----- RECORDS FOR THE EXERCISE -----
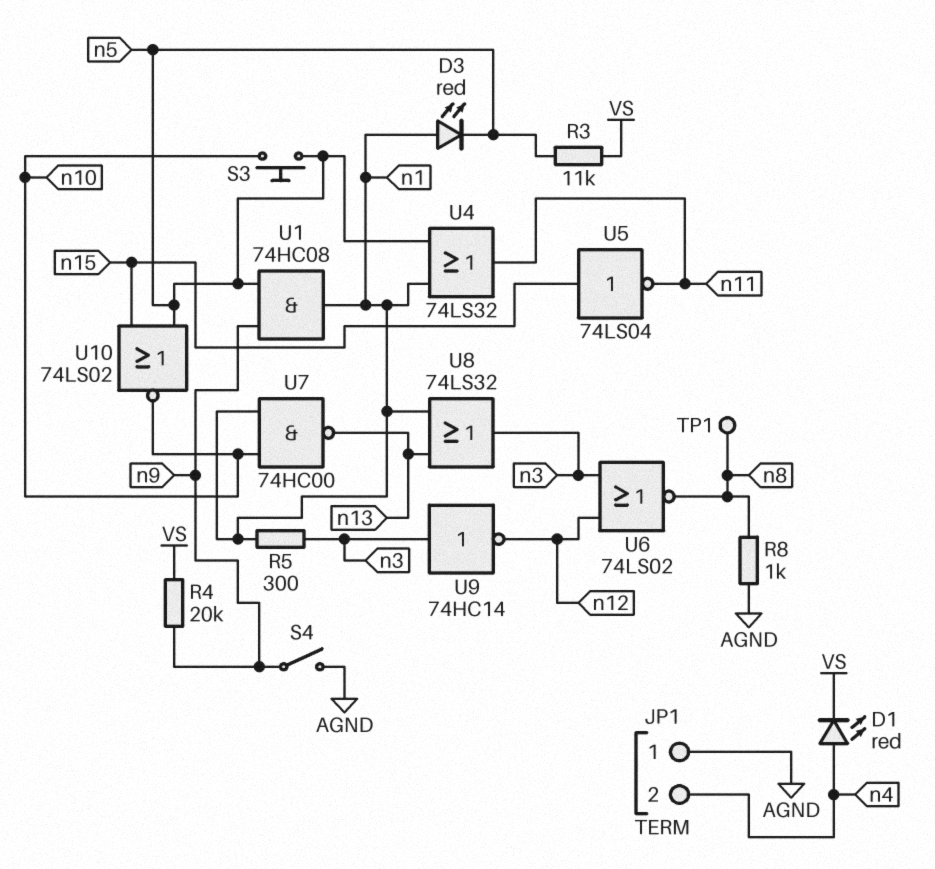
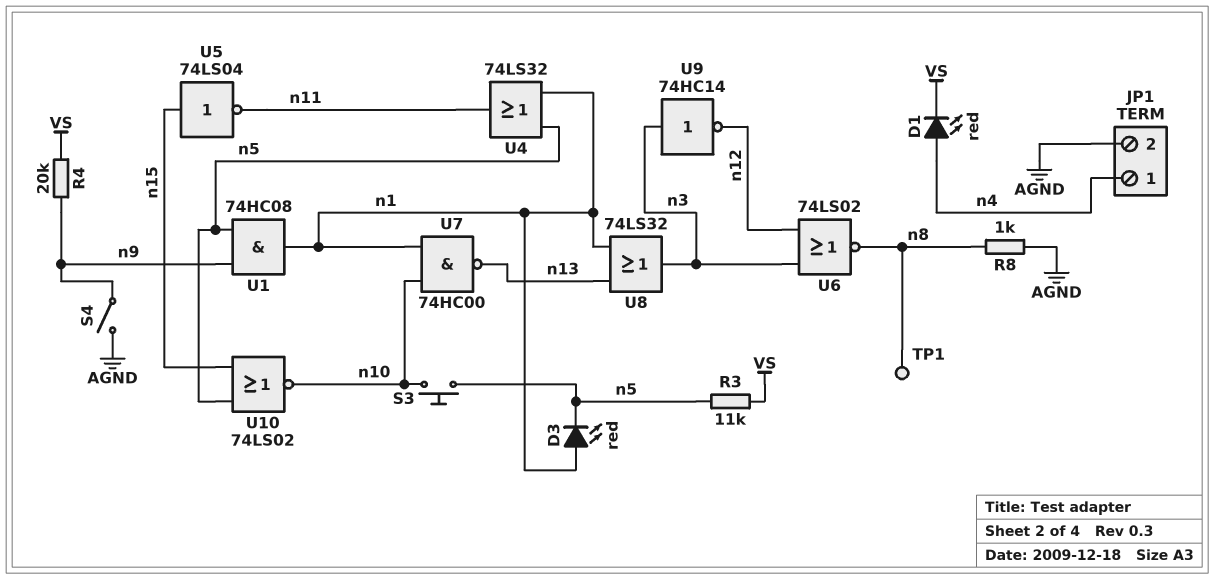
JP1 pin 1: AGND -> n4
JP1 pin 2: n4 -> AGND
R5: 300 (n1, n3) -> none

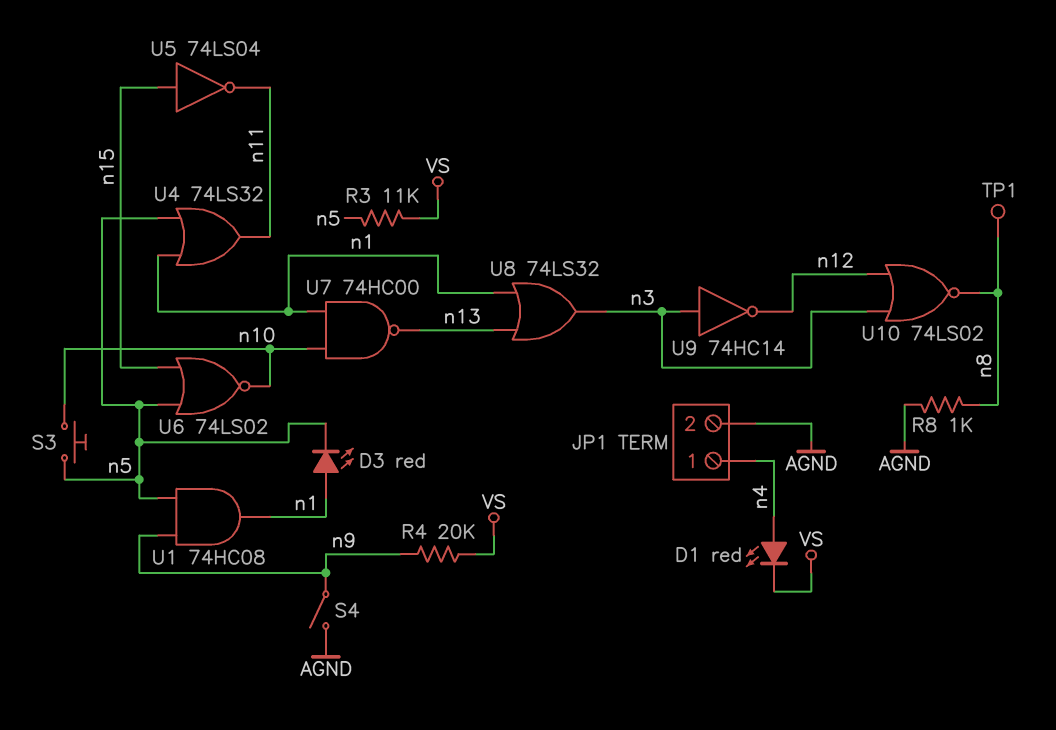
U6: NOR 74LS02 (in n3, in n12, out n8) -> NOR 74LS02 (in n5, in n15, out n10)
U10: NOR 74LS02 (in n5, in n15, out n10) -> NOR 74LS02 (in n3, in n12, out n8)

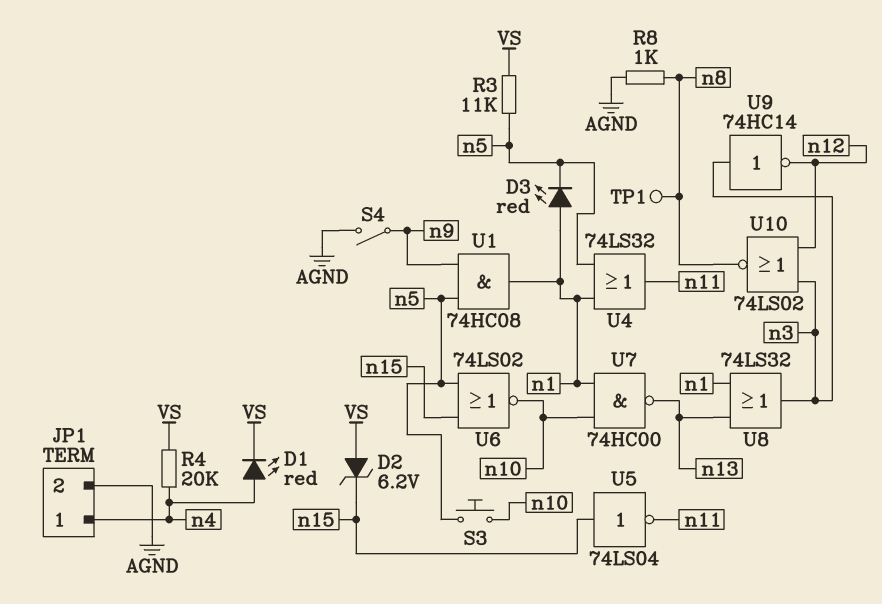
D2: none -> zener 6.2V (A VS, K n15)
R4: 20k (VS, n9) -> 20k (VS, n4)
-----
Restate word for word the lines that begin at the one containing "U6: NOR 74LS02" and end with the final line of the records. Pictures stay out.

U6: NOR 74LS02 (in n3, in n12, out n8) -> NOR 74LS02 (in n5, in n15, out n10)
U10: NOR 74LS02 (in n5, in n15, out n10) -> NOR 74LS02 (in n3, in n12, out n8)

D2: none -> zener 6.2V (A VS, K n15)
R4: 20k (VS, n9) -> 20k (VS, n4)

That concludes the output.